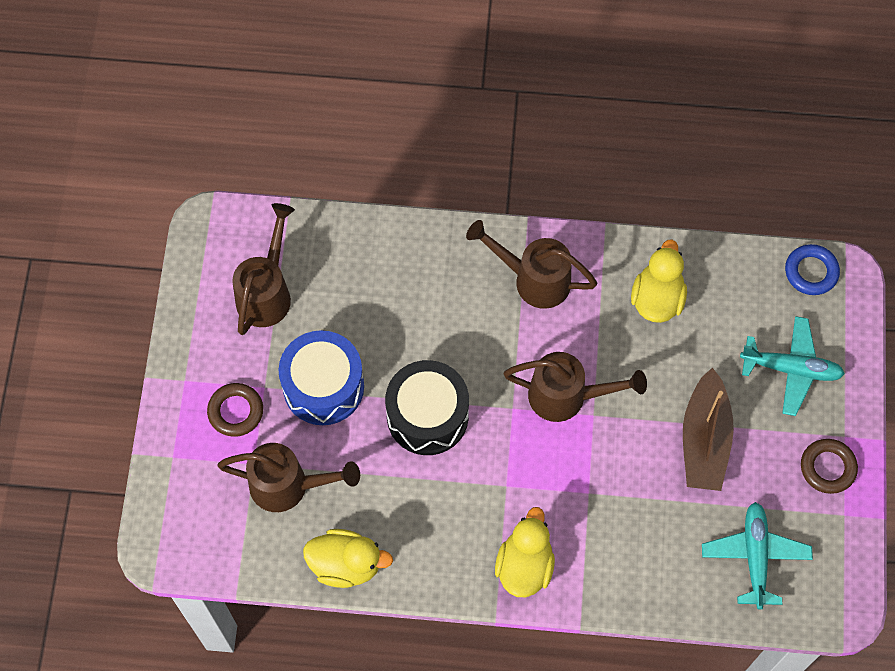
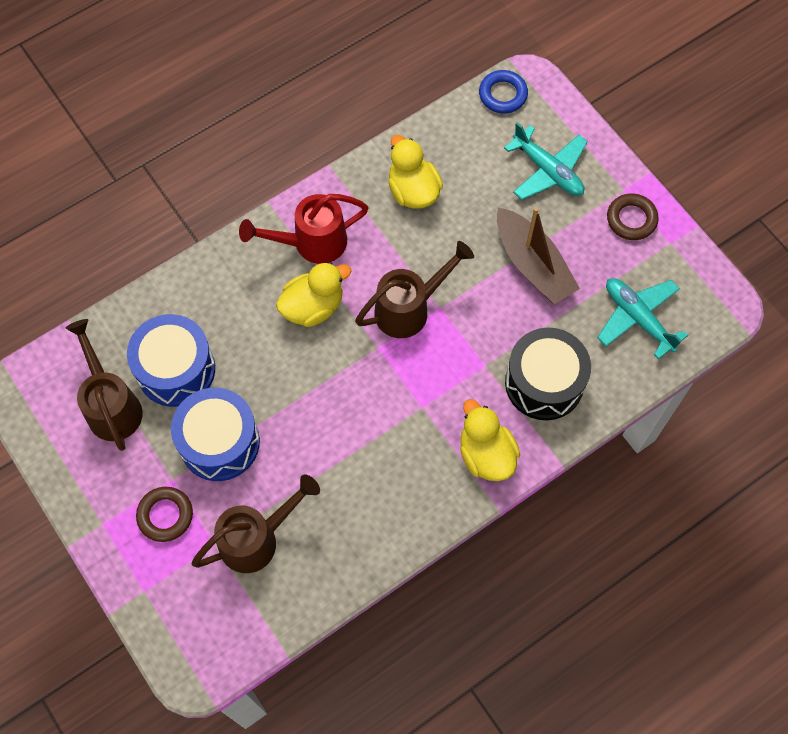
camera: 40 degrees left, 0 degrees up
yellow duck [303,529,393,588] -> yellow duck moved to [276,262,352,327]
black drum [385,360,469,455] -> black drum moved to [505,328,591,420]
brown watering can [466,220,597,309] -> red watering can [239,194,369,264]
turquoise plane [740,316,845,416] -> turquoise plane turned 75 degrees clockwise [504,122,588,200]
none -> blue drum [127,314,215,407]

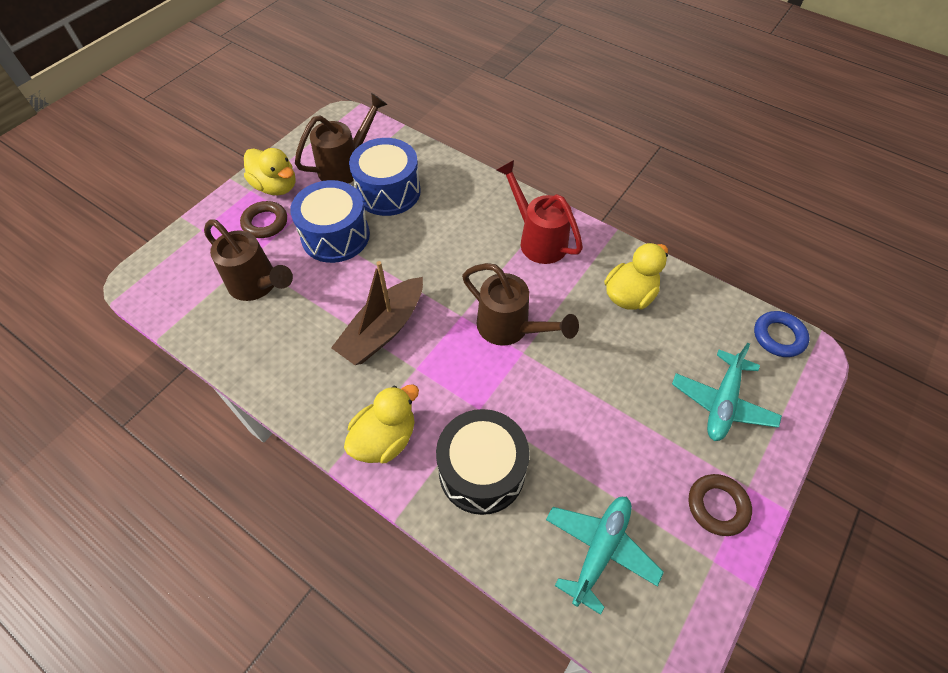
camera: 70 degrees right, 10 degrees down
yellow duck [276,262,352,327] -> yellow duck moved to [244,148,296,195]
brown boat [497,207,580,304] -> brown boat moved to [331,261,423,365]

== Work instruction ==
Beginning with the line that contains "camera: 70 degrees right, 10 degrees down", retype every remaining line of the listing exactly, ending with the last one.

== Solution below ==
camera: 70 degrees right, 10 degrees down
yellow duck [276,262,352,327] -> yellow duck moved to [244,148,296,195]
brown boat [497,207,580,304] -> brown boat moved to [331,261,423,365]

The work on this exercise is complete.